Data records ::
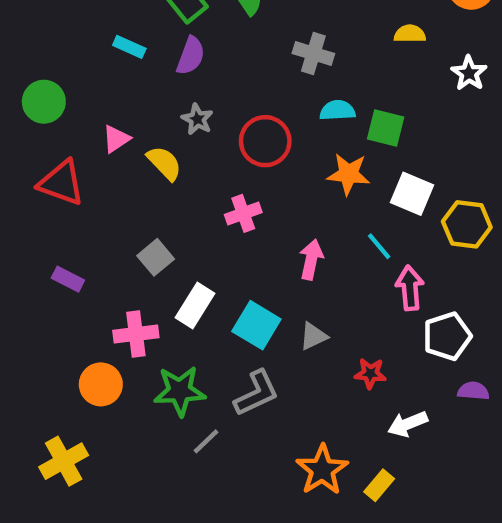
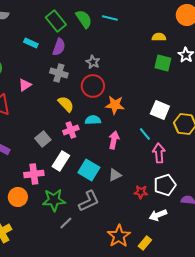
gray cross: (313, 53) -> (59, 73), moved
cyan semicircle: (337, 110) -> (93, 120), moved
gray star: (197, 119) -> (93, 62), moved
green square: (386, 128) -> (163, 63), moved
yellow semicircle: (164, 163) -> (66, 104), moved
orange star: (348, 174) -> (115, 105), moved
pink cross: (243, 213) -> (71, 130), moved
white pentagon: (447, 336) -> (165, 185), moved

Exercise requirements :: When a line in the entries above contains "cross", count it; please answer with the number only.

Task solution :: 2